--- Task ---
Lines before the one containing "D7: diode 1N914" are left out; output the rest of the data exactly, through the final line.

Stored data
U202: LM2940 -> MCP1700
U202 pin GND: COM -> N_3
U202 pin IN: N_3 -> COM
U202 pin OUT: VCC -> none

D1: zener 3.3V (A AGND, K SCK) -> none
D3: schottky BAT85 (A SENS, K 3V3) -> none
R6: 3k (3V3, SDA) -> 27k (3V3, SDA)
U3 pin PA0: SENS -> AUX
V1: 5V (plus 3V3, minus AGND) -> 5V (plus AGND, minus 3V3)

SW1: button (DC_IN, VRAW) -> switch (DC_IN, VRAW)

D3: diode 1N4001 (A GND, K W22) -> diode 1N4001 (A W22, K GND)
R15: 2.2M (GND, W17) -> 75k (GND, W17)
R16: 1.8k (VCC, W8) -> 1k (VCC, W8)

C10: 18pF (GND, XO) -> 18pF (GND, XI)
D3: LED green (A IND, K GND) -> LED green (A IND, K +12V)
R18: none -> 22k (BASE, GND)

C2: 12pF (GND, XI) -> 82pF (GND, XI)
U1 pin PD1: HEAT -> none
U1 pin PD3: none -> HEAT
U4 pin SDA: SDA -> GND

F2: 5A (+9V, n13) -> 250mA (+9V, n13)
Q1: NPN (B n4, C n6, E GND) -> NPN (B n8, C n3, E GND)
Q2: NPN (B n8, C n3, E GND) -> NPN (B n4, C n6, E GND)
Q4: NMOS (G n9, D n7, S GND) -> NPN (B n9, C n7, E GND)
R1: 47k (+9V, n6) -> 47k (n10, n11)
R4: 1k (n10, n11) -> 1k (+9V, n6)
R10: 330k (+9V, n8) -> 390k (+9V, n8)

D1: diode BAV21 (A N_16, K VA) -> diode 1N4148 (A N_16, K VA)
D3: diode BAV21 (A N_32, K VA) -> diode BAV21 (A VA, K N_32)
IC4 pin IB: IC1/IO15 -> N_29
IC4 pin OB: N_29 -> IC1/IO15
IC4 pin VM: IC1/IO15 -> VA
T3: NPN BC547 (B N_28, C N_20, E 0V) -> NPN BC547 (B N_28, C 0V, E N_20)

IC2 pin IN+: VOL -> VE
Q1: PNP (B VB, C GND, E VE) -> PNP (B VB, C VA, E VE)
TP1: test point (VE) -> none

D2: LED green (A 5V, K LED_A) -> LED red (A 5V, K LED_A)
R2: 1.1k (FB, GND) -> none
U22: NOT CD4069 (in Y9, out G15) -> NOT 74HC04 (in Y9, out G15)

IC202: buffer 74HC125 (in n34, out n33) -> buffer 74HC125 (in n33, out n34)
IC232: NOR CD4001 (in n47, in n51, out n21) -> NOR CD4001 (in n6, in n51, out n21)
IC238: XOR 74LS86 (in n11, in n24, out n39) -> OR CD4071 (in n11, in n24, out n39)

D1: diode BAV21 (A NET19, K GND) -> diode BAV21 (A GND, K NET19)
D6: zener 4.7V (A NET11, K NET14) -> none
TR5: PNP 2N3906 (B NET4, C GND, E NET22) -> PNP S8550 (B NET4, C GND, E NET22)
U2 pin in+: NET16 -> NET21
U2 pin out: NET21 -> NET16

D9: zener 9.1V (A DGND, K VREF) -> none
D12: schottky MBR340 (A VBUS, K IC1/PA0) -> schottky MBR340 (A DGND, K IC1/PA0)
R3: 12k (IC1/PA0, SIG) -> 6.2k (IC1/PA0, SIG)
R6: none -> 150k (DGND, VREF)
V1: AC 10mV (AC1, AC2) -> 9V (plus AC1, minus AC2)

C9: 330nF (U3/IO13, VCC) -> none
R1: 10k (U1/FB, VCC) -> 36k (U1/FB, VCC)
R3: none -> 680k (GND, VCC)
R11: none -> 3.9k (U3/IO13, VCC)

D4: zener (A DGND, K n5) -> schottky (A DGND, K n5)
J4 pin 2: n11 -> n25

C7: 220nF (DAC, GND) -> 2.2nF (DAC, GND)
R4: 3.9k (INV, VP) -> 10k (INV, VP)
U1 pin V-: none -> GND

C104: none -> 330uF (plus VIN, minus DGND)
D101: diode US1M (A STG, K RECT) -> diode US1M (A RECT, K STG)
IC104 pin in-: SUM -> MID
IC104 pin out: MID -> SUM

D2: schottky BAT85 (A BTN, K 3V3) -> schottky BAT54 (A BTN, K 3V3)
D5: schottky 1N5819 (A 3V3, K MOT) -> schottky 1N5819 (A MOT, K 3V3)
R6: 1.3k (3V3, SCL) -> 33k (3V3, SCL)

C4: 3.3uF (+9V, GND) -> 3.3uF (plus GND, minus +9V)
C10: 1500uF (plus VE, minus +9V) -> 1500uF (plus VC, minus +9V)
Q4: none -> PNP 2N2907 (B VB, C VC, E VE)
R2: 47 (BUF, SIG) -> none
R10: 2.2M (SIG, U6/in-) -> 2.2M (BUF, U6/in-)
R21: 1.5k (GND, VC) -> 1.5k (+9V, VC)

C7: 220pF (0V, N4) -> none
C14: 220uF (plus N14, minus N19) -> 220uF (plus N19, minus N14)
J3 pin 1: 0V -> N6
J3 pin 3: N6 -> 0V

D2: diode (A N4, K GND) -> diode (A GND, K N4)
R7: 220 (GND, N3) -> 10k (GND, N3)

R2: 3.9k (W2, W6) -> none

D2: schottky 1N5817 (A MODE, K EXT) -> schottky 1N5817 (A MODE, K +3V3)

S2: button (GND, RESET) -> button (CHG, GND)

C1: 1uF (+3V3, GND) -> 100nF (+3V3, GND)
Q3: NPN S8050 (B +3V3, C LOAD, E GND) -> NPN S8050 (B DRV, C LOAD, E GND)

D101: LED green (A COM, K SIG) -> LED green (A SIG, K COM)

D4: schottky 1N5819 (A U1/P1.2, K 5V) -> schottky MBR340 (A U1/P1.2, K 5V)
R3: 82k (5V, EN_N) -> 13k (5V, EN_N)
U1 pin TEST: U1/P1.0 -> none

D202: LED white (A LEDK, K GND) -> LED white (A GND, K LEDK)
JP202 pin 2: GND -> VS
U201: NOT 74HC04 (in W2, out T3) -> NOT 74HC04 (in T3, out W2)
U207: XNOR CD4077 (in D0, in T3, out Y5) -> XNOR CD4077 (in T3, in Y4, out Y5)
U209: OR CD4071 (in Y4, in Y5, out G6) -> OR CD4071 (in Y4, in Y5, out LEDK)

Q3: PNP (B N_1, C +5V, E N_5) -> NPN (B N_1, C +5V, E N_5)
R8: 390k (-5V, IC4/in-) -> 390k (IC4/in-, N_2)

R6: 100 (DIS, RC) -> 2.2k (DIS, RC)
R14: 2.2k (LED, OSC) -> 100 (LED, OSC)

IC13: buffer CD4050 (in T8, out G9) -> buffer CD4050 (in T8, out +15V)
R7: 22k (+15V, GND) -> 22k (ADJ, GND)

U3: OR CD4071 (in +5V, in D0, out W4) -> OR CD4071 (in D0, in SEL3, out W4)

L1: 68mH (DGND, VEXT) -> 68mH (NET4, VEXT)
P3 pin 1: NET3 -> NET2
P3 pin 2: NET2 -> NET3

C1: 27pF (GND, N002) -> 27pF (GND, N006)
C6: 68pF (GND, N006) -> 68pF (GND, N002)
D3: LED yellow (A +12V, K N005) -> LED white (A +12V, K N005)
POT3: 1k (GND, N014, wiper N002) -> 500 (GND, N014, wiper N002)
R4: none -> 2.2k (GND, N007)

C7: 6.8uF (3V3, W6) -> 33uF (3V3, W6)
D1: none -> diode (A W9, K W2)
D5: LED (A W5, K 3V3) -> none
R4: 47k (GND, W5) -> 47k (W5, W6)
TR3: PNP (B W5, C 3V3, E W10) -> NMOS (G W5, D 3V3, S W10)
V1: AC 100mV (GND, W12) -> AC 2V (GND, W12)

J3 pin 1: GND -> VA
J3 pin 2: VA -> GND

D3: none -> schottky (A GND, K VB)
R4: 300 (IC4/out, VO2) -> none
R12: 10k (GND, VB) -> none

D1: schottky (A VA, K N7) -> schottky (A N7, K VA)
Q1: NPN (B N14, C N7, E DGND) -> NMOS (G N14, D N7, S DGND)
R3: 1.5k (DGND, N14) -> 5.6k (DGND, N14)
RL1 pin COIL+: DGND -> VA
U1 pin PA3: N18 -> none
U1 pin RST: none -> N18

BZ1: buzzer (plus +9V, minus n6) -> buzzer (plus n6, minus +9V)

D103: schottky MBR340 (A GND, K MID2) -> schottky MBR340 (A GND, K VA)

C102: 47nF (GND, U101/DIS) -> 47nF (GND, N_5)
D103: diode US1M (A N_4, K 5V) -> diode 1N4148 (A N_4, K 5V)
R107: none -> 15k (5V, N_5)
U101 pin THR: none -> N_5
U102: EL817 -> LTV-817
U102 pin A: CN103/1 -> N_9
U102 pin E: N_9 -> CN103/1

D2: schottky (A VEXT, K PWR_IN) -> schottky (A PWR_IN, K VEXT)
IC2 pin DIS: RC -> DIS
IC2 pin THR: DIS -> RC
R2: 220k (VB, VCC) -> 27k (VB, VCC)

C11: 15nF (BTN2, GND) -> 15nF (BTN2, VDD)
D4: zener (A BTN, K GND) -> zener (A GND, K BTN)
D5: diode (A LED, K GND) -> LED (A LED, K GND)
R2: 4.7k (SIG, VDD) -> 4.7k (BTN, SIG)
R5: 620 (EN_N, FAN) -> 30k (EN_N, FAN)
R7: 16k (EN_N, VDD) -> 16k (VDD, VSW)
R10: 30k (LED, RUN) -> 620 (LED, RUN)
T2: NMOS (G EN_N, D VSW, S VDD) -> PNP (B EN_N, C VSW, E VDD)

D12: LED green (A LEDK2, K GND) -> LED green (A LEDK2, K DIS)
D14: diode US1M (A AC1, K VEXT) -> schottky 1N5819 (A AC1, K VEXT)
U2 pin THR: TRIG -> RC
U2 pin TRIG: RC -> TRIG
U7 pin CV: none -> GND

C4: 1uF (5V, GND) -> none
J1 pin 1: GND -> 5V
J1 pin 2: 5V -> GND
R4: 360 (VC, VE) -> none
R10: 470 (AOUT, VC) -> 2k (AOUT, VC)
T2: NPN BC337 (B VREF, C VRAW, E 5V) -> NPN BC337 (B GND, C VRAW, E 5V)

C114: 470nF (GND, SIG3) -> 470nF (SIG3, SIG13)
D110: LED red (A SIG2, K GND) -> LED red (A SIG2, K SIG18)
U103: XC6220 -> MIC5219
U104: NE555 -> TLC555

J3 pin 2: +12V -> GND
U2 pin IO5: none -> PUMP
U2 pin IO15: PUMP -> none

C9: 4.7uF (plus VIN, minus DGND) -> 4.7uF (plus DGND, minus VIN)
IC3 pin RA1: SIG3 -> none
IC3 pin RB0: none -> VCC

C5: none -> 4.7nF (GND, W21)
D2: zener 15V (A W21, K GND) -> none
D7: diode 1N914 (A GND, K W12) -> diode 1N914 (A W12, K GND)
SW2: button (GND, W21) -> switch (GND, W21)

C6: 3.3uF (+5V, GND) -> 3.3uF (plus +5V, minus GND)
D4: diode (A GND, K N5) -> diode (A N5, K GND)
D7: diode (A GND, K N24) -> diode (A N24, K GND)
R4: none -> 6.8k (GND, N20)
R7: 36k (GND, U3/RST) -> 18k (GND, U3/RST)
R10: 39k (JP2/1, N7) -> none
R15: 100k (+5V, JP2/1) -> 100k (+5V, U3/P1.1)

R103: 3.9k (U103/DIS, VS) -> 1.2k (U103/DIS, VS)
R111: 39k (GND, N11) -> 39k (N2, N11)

--- Response ---
D7: diode 1N914 (A GND, K W12) -> diode 1N914 (A W12, K GND)
SW2: button (GND, W21) -> switch (GND, W21)

C6: 3.3uF (+5V, GND) -> 3.3uF (plus +5V, minus GND)
D4: diode (A GND, K N5) -> diode (A N5, K GND)
D7: diode (A GND, K N24) -> diode (A N24, K GND)
R4: none -> 6.8k (GND, N20)
R7: 36k (GND, U3/RST) -> 18k (GND, U3/RST)
R10: 39k (JP2/1, N7) -> none
R15: 100k (+5V, JP2/1) -> 100k (+5V, U3/P1.1)

R103: 3.9k (U103/DIS, VS) -> 1.2k (U103/DIS, VS)
R111: 39k (GND, N11) -> 39k (N2, N11)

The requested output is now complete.